▶ Edit tracking data
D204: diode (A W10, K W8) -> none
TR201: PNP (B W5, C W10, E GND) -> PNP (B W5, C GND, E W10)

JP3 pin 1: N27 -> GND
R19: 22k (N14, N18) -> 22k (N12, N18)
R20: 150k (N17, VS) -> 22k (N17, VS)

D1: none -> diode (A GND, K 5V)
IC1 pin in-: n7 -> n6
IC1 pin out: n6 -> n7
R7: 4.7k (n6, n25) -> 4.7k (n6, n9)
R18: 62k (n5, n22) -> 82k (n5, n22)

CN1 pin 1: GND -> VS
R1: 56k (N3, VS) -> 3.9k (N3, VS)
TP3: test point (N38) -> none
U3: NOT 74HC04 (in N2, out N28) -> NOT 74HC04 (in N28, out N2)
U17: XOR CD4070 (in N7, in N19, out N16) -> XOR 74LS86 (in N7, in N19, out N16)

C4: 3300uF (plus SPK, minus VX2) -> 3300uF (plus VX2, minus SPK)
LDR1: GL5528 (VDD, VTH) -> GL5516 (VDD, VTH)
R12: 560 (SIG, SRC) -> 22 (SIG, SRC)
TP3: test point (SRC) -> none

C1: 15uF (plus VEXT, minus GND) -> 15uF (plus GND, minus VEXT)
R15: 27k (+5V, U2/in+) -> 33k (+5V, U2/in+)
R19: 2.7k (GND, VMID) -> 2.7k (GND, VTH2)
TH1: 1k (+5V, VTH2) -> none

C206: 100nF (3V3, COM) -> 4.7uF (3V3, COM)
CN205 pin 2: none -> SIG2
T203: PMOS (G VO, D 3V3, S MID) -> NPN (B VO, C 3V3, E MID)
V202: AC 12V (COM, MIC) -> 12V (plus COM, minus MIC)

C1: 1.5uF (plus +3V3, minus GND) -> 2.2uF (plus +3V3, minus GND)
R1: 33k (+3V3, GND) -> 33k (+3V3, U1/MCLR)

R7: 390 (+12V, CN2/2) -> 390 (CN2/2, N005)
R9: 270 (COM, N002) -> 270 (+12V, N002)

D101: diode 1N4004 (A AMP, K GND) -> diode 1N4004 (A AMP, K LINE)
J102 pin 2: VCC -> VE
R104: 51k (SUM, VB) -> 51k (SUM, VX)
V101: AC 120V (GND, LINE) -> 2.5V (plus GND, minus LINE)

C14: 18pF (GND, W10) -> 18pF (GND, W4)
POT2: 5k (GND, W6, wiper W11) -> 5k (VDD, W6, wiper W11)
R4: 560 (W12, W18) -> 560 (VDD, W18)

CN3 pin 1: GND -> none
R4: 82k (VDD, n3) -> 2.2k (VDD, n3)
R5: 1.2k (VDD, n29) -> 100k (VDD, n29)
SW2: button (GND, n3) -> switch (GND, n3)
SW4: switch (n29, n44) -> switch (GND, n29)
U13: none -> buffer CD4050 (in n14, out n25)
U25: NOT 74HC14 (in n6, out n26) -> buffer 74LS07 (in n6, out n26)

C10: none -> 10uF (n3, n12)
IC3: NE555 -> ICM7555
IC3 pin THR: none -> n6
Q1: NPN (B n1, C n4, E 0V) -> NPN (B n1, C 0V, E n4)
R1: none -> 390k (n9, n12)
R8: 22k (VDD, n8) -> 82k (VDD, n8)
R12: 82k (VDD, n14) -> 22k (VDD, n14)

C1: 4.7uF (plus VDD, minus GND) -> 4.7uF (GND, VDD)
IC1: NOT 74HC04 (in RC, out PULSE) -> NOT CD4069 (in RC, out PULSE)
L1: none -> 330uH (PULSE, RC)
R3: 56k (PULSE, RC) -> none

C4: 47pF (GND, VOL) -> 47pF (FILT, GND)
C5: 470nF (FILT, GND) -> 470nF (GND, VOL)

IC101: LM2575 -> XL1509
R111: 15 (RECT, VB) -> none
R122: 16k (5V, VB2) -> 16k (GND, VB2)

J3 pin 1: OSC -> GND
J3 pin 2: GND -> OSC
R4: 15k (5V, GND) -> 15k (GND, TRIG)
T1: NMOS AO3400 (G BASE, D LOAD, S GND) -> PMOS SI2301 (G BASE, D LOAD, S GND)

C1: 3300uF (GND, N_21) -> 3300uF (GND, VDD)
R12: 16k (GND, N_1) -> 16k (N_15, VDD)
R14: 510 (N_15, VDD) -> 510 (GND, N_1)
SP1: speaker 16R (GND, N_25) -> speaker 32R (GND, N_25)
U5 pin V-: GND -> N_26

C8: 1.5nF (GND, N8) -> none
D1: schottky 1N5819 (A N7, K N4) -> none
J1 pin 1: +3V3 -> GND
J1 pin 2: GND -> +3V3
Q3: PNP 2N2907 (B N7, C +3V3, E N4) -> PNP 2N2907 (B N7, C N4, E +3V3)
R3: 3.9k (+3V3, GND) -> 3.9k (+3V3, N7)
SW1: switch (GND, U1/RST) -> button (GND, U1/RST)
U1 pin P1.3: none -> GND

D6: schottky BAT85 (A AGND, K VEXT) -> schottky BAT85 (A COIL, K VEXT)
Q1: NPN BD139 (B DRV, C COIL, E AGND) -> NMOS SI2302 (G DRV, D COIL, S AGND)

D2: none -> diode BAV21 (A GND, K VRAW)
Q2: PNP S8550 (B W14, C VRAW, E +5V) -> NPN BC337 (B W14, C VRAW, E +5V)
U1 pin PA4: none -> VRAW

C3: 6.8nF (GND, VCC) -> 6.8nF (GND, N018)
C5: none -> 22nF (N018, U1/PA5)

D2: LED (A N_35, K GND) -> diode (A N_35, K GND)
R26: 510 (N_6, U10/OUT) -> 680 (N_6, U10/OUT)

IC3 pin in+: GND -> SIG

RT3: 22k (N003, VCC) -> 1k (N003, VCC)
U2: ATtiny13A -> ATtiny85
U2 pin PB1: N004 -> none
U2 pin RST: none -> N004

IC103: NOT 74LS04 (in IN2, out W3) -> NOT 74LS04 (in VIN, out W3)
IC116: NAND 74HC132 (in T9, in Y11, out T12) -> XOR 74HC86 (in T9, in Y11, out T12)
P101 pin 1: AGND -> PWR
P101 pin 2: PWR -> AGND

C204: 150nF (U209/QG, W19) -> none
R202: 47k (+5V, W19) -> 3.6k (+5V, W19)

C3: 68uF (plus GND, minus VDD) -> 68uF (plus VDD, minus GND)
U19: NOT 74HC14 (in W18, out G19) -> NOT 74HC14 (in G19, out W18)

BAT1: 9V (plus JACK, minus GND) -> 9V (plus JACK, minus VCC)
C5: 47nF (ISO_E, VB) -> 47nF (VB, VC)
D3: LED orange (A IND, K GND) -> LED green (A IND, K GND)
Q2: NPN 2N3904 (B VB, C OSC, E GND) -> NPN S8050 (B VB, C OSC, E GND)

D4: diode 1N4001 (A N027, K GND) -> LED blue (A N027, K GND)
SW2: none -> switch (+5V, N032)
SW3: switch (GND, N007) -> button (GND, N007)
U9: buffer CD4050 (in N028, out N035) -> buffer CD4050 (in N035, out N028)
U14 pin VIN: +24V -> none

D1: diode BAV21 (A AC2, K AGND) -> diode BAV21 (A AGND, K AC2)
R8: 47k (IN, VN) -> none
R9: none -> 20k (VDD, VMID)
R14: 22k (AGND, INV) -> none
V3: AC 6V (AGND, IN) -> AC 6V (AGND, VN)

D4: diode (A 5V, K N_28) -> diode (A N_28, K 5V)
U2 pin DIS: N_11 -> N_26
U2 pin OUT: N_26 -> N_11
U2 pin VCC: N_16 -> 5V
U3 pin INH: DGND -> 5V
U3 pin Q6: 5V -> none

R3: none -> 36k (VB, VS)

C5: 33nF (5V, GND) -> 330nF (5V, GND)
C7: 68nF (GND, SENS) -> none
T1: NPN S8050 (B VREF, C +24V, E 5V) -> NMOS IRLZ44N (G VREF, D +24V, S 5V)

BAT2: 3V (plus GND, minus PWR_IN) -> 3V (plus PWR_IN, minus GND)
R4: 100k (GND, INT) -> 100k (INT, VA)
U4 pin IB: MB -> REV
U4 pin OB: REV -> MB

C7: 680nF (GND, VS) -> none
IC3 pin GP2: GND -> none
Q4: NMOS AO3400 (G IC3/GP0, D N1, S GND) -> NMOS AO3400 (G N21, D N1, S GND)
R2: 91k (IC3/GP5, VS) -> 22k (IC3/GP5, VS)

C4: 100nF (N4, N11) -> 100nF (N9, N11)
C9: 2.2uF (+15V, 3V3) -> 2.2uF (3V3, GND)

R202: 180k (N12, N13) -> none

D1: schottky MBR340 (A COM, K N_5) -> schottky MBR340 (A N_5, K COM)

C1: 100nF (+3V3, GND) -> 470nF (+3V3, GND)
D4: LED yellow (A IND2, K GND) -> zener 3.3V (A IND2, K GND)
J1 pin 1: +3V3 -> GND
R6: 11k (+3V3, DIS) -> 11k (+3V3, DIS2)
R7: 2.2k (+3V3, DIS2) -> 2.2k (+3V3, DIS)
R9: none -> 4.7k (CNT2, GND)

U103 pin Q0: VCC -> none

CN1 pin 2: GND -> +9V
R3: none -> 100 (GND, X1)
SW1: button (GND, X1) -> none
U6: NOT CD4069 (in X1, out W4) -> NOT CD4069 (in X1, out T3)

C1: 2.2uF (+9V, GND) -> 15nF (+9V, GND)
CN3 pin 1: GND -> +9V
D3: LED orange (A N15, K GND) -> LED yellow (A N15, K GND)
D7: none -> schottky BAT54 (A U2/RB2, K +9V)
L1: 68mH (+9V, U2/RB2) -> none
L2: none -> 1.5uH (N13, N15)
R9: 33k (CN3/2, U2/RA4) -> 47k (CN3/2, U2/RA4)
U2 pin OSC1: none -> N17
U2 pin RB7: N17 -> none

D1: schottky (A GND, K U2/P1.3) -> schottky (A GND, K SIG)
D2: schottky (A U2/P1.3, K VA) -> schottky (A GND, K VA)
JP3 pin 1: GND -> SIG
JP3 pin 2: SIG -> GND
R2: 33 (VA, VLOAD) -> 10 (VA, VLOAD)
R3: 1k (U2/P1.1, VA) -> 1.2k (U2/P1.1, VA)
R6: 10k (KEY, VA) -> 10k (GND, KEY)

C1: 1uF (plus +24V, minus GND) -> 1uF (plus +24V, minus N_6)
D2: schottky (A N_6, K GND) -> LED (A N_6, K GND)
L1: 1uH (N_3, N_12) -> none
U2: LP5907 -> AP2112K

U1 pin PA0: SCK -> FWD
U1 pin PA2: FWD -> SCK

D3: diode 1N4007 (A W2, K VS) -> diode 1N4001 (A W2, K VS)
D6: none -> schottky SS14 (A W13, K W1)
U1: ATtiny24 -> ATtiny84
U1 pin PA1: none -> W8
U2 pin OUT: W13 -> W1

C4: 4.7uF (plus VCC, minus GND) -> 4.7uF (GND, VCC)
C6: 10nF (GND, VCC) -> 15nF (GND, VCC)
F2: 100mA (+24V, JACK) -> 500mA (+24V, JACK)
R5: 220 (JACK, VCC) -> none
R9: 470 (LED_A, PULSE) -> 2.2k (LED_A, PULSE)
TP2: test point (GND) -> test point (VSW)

▶ Work item
Set down exactly the lines that begin with the one containing "C1: 100nF (+3V3, GND) -> 470nF (+3V3, GND)" and end with the last line above, and no others.

▶ Reply to the task
C1: 100nF (+3V3, GND) -> 470nF (+3V3, GND)
D4: LED yellow (A IND2, K GND) -> zener 3.3V (A IND2, K GND)
J1 pin 1: +3V3 -> GND
R6: 11k (+3V3, DIS) -> 11k (+3V3, DIS2)
R7: 2.2k (+3V3, DIS2) -> 2.2k (+3V3, DIS)
R9: none -> 4.7k (CNT2, GND)

U103 pin Q0: VCC -> none

CN1 pin 2: GND -> +9V
R3: none -> 100 (GND, X1)
SW1: button (GND, X1) -> none
U6: NOT CD4069 (in X1, out W4) -> NOT CD4069 (in X1, out T3)

C1: 2.2uF (+9V, GND) -> 15nF (+9V, GND)
CN3 pin 1: GND -> +9V
D3: LED orange (A N15, K GND) -> LED yellow (A N15, K GND)
D7: none -> schottky BAT54 (A U2/RB2, K +9V)
L1: 68mH (+9V, U2/RB2) -> none
L2: none -> 1.5uH (N13, N15)
R9: 33k (CN3/2, U2/RA4) -> 47k (CN3/2, U2/RA4)
U2 pin OSC1: none -> N17
U2 pin RB7: N17 -> none

D1: schottky (A GND, K U2/P1.3) -> schottky (A GND, K SIG)
D2: schottky (A U2/P1.3, K VA) -> schottky (A GND, K VA)
JP3 pin 1: GND -> SIG
JP3 pin 2: SIG -> GND
R2: 33 (VA, VLOAD) -> 10 (VA, VLOAD)
R3: 1k (U2/P1.1, VA) -> 1.2k (U2/P1.1, VA)
R6: 10k (KEY, VA) -> 10k (GND, KEY)

C1: 1uF (plus +24V, minus GND) -> 1uF (plus +24V, minus N_6)
D2: schottky (A N_6, K GND) -> LED (A N_6, K GND)
L1: 1uH (N_3, N_12) -> none
U2: LP5907 -> AP2112K

U1 pin PA0: SCK -> FWD
U1 pin PA2: FWD -> SCK

D3: diode 1N4007 (A W2, K VS) -> diode 1N4001 (A W2, K VS)
D6: none -> schottky SS14 (A W13, K W1)
U1: ATtiny24 -> ATtiny84
U1 pin PA1: none -> W8
U2 pin OUT: W13 -> W1

C4: 4.7uF (plus VCC, minus GND) -> 4.7uF (GND, VCC)
C6: 10nF (GND, VCC) -> 15nF (GND, VCC)
F2: 100mA (+24V, JACK) -> 500mA (+24V, JACK)
R5: 220 (JACK, VCC) -> none
R9: 470 (LED_A, PULSE) -> 2.2k (LED_A, PULSE)
TP2: test point (GND) -> test point (VSW)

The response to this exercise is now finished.